Instructions for the task: Give the listing again word for word. Leave every image out.

+++

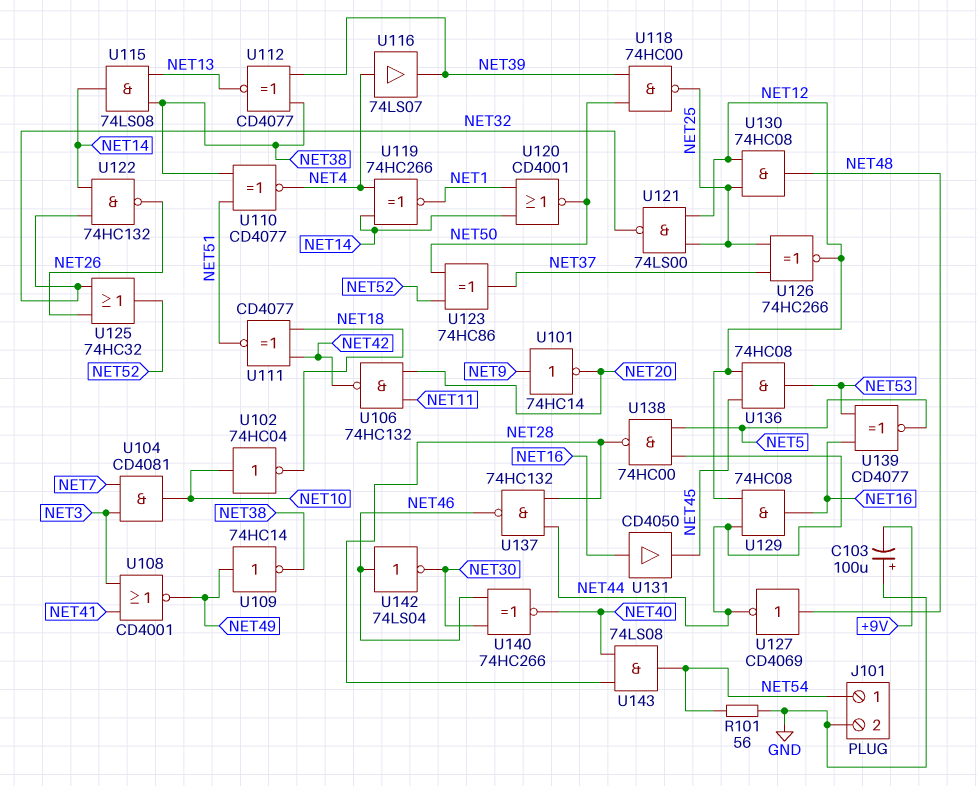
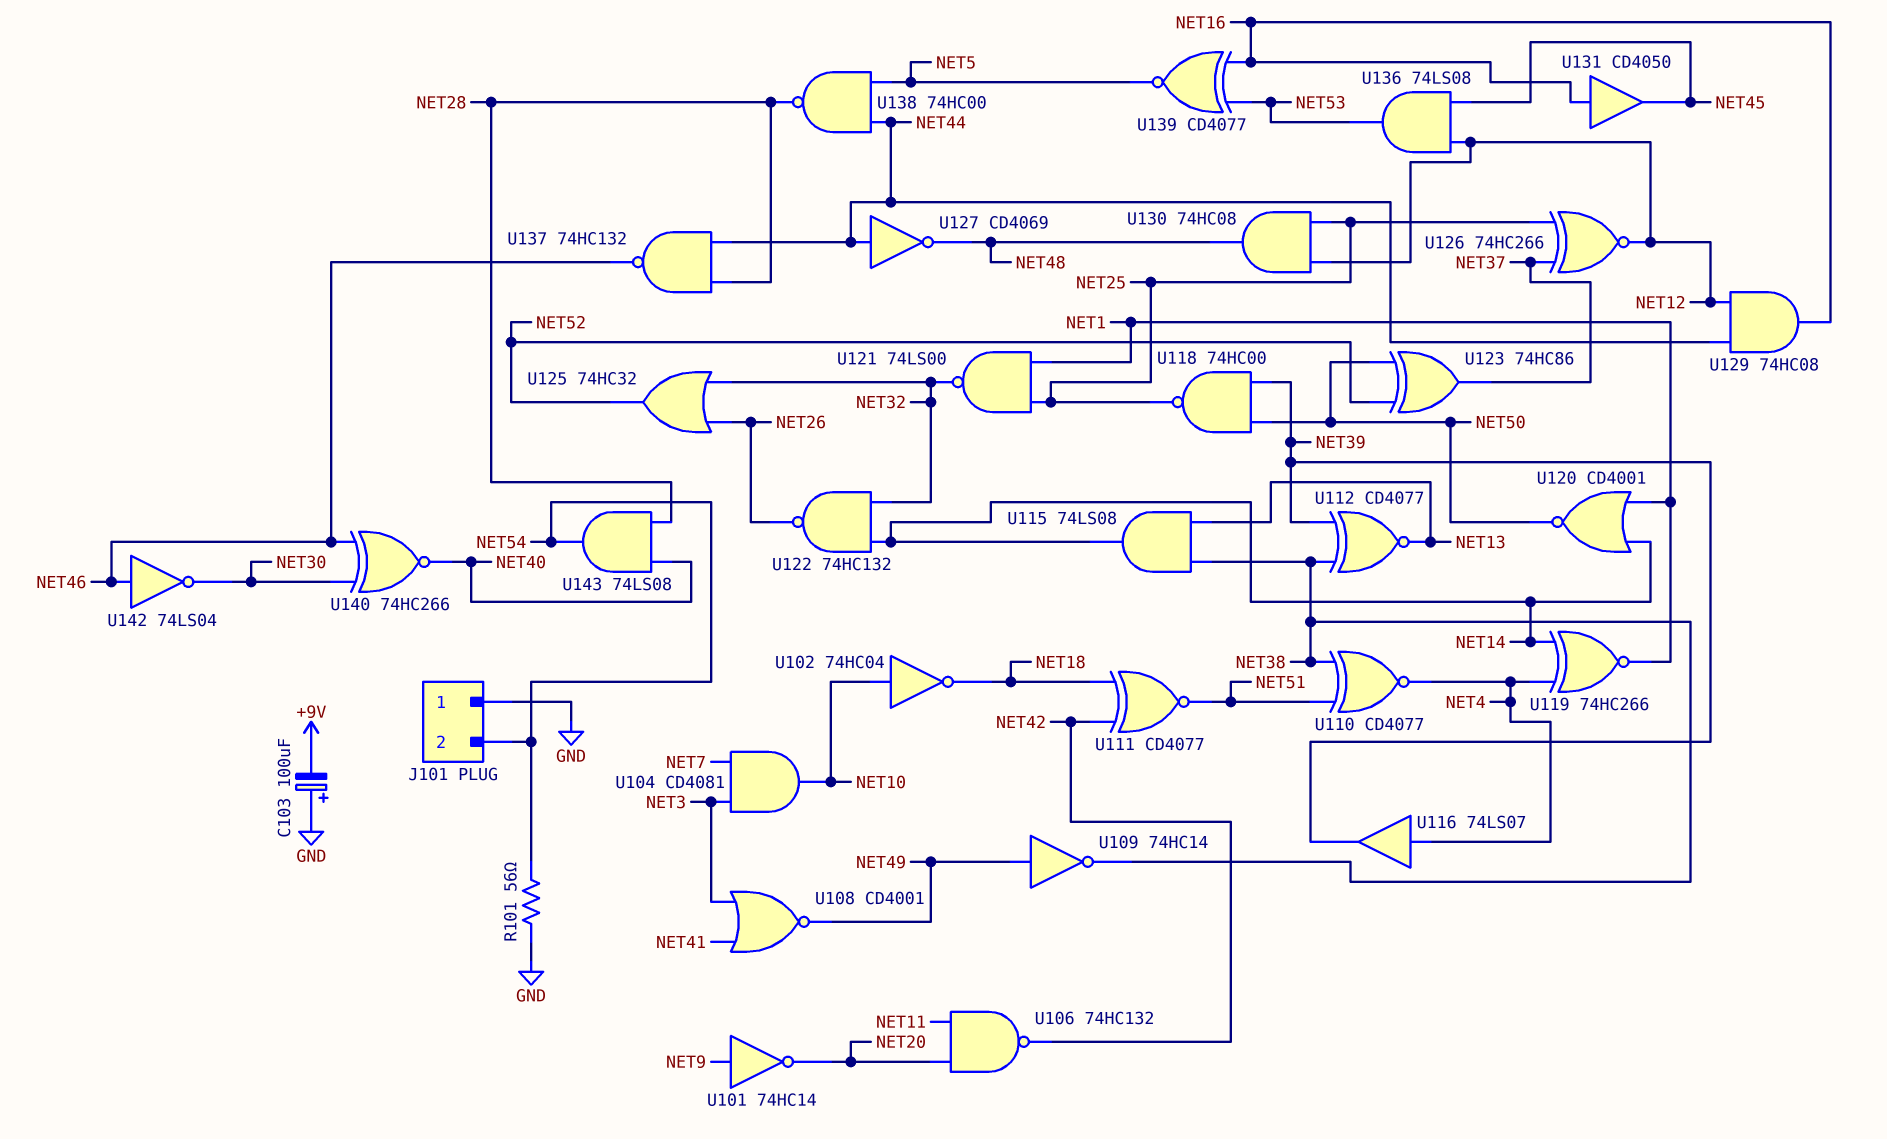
J101 pin 1: NET54 -> GND
J101 pin 2: GND -> NET54
U121: NAND 74LS00 (in NET12, in NET25, out NET32) -> NAND 74LS00 (in NET1, in NET25, out NET32)
U127: NOT CD4069 (in NET48, out NET44) -> NOT CD4069 (in NET44, out NET48)
U136: AND 74HC08 (in NET12, in NET45, out NET53) -> AND 74LS08 (in NET12, in NET45, out NET53)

+++

Answer box:
J101 pin 1: NET54 -> GND
J101 pin 2: GND -> NET54
U121: NAND 74LS00 (in NET12, in NET25, out NET32) -> NAND 74LS00 (in NET1, in NET25, out NET32)
U127: NOT CD4069 (in NET48, out NET44) -> NOT CD4069 (in NET44, out NET48)
U136: AND 74HC08 (in NET12, in NET45, out NET53) -> AND 74LS08 (in NET12, in NET45, out NET53)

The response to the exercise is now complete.